» **DATA SUPPLIED**
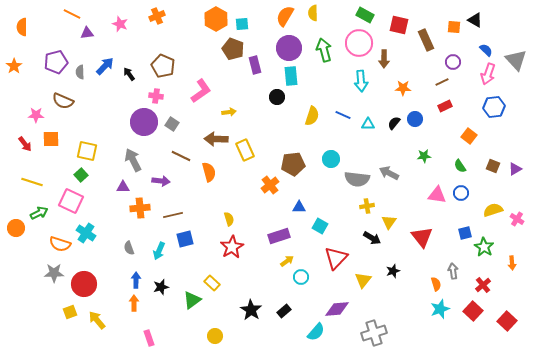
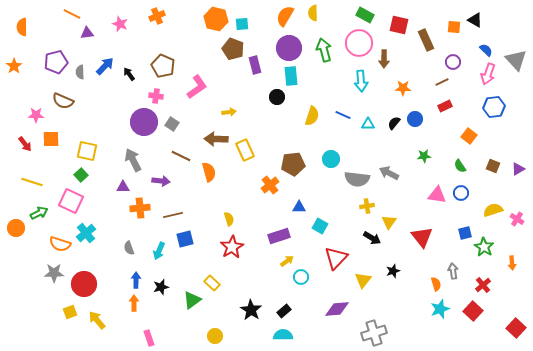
orange hexagon at (216, 19): rotated 15 degrees counterclockwise
pink L-shape at (201, 91): moved 4 px left, 4 px up
purple triangle at (515, 169): moved 3 px right
cyan cross at (86, 233): rotated 18 degrees clockwise
red square at (507, 321): moved 9 px right, 7 px down
cyan semicircle at (316, 332): moved 33 px left, 3 px down; rotated 132 degrees counterclockwise
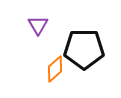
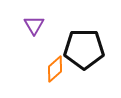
purple triangle: moved 4 px left
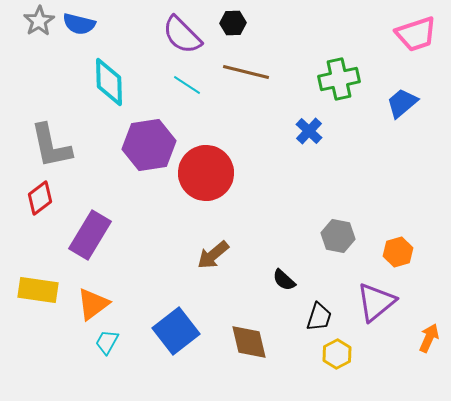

» **WHAT YOU ARE ASKED TO DO**
Do not include pictures. Copy only the lines running from the line with "red square at" through the last line of the records, exactly as they appear.

» **RESPONSE**
red square at (507, 321): moved 9 px right, 7 px down
cyan semicircle at (316, 332): moved 33 px left, 3 px down; rotated 132 degrees counterclockwise
purple triangle: moved 4 px left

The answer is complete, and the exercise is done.